For the listing below, give the count of lines containing "DATA", and no other text.

▬▬▬▬▬▬

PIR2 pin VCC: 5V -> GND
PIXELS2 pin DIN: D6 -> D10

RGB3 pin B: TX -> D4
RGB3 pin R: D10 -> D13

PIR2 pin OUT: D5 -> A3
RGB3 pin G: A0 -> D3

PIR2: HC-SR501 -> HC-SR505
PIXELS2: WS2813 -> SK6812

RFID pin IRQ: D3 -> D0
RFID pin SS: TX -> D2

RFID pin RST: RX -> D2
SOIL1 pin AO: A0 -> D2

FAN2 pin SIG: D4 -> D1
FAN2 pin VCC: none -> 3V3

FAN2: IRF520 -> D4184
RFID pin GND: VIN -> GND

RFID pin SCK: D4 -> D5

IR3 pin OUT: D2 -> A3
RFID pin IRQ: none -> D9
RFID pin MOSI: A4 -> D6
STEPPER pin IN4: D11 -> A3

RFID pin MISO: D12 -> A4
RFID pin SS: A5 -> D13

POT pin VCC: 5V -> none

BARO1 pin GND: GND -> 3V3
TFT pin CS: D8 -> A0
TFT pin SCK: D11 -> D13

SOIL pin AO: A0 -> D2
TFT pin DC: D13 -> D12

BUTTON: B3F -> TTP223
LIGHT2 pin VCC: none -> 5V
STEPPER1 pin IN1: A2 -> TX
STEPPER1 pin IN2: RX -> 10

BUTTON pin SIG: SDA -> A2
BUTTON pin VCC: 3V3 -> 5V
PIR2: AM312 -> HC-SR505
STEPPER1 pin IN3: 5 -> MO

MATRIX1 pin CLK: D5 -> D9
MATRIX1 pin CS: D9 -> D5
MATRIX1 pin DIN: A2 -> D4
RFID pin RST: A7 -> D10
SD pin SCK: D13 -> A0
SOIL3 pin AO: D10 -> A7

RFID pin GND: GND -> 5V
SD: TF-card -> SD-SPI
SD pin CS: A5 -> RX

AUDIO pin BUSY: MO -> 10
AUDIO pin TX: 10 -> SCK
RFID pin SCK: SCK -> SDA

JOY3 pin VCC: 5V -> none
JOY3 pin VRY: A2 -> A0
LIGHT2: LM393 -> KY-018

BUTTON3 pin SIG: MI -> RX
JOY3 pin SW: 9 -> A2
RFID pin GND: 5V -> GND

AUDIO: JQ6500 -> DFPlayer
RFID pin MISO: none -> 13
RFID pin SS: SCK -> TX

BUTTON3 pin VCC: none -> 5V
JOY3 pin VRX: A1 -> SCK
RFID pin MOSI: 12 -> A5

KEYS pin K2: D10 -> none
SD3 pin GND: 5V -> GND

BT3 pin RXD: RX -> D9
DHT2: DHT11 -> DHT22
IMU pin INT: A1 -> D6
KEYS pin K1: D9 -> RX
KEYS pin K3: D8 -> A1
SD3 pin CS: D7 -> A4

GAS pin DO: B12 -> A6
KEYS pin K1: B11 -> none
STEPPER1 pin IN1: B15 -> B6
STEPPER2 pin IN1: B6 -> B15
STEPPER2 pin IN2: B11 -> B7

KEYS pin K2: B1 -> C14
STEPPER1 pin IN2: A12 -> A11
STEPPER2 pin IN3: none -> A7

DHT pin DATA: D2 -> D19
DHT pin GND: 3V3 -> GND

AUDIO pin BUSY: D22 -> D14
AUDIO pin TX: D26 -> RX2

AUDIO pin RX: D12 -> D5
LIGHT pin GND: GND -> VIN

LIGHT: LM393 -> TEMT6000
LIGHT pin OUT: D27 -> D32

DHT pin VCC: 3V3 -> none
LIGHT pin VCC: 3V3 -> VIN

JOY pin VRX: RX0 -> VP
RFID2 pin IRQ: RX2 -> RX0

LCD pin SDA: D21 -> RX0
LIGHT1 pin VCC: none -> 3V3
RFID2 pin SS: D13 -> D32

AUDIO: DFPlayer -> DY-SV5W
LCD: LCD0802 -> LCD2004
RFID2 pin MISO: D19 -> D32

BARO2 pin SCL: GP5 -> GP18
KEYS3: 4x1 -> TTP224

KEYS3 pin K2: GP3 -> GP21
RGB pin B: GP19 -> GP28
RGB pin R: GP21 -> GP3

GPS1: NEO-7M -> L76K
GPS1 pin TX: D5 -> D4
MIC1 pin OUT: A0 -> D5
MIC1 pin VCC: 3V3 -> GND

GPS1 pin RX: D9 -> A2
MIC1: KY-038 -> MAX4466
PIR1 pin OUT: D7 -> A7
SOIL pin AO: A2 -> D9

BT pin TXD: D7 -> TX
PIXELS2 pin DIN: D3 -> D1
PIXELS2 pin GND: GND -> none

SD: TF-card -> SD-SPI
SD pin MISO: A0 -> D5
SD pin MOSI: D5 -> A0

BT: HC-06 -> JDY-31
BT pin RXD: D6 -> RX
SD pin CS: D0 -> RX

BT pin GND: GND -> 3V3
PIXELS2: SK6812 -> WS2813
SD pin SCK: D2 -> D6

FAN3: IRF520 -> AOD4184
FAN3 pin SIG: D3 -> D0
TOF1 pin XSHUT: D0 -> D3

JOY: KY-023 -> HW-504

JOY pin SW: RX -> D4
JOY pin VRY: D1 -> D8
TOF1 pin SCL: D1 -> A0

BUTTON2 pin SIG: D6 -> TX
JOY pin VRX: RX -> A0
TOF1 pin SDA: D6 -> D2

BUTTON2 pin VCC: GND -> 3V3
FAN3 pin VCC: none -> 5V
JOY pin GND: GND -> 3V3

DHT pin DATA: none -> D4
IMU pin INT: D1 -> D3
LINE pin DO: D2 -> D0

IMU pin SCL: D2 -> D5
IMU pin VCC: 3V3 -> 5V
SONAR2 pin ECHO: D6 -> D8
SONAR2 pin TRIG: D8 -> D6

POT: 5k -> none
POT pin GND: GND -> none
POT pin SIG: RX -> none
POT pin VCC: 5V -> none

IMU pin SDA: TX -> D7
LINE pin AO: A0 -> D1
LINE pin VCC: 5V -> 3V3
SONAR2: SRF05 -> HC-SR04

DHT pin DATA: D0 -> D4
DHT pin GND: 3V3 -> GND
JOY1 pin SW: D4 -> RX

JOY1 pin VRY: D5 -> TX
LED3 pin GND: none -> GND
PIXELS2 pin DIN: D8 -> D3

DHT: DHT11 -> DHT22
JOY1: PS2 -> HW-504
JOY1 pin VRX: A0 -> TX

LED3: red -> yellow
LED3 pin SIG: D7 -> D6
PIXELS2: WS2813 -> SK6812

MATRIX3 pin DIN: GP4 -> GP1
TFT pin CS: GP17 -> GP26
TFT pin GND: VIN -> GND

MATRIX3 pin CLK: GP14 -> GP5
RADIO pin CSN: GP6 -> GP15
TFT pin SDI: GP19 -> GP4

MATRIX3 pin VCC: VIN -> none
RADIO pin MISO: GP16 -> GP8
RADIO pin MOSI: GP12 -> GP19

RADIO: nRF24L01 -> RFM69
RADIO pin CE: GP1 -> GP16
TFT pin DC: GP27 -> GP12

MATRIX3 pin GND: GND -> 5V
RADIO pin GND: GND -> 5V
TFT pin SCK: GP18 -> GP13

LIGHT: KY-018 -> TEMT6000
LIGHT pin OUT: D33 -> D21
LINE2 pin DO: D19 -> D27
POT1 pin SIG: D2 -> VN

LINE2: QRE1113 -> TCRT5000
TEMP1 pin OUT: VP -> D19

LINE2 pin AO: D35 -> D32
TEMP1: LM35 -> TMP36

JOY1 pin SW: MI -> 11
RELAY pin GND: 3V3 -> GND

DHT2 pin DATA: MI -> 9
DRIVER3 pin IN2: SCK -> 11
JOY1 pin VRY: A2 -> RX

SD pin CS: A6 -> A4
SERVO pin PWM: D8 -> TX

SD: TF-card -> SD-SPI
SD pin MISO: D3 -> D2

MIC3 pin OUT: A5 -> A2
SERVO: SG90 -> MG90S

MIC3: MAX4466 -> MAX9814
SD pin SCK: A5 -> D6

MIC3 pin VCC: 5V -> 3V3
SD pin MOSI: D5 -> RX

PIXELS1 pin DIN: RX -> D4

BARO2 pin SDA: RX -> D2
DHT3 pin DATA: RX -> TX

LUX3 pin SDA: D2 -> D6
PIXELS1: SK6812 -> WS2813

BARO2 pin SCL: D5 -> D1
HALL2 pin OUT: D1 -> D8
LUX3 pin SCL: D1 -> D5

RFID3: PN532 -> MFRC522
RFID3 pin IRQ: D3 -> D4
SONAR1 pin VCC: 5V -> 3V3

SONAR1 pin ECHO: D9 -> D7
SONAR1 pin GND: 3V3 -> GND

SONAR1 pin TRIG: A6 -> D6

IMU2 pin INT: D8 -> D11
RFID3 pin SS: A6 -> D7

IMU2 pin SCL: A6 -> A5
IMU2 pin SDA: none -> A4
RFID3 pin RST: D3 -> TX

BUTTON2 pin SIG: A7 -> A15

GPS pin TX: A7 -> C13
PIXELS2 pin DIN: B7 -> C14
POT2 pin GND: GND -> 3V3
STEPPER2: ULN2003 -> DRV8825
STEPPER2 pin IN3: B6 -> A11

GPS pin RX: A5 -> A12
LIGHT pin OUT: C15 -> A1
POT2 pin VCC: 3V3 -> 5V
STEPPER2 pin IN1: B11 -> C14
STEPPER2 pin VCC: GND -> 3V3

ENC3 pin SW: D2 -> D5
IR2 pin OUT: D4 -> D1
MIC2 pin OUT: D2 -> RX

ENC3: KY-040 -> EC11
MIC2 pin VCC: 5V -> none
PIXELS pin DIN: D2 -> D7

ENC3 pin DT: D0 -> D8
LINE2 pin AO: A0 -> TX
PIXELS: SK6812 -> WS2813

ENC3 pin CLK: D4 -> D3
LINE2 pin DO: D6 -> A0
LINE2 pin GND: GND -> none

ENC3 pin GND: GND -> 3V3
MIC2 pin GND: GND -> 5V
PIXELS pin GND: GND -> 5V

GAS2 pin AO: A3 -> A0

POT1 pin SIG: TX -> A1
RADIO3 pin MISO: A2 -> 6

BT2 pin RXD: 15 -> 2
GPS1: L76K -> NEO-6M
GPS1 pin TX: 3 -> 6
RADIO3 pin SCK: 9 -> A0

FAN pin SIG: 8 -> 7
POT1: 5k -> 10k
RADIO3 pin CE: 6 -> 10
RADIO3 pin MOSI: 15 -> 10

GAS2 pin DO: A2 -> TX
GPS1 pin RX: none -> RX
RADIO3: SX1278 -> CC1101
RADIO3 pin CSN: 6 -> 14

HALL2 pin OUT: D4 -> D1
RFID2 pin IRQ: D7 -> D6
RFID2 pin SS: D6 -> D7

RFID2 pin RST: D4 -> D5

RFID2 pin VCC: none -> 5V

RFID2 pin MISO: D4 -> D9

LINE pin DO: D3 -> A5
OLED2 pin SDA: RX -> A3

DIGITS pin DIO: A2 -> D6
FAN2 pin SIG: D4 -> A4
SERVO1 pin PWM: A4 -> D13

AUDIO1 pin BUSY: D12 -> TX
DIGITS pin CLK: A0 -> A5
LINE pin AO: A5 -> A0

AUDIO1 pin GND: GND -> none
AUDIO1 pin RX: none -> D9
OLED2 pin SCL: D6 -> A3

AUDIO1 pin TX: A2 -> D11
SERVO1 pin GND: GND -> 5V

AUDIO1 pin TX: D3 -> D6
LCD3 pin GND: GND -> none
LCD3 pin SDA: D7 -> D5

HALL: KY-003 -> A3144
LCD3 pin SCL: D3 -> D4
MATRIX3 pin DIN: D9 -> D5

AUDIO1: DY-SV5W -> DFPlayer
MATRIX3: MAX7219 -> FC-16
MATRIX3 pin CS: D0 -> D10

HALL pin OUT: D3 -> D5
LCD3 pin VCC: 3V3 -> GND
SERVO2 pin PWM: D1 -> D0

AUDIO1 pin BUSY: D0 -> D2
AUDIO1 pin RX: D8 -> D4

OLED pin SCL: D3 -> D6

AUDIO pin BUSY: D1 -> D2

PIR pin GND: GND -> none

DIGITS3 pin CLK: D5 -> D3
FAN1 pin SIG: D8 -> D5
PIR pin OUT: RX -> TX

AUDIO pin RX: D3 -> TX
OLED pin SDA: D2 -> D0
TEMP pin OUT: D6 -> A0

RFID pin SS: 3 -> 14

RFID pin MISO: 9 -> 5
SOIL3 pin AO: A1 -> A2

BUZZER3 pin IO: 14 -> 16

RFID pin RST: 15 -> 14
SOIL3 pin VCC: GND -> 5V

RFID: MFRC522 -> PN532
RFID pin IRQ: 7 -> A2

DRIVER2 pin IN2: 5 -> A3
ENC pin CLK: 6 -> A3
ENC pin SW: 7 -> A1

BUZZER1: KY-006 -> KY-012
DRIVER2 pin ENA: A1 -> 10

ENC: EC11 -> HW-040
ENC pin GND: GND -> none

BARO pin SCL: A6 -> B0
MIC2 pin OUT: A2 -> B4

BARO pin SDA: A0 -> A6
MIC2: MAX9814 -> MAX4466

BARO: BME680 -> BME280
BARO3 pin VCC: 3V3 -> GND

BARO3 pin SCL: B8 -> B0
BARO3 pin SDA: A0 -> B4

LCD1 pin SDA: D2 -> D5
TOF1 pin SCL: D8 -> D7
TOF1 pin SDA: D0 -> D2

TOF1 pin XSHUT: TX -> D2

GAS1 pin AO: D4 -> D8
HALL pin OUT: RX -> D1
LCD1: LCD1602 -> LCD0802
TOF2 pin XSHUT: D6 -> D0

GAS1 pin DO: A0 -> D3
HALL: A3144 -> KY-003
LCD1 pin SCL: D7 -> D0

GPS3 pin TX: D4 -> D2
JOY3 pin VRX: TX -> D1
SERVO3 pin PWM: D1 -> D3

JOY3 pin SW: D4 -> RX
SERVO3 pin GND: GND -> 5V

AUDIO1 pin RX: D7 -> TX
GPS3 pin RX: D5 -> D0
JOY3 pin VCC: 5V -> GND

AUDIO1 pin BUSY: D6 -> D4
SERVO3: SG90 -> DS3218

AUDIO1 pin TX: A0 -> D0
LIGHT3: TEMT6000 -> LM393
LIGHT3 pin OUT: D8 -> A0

▬▬▬▬▬▬

Written answer => 5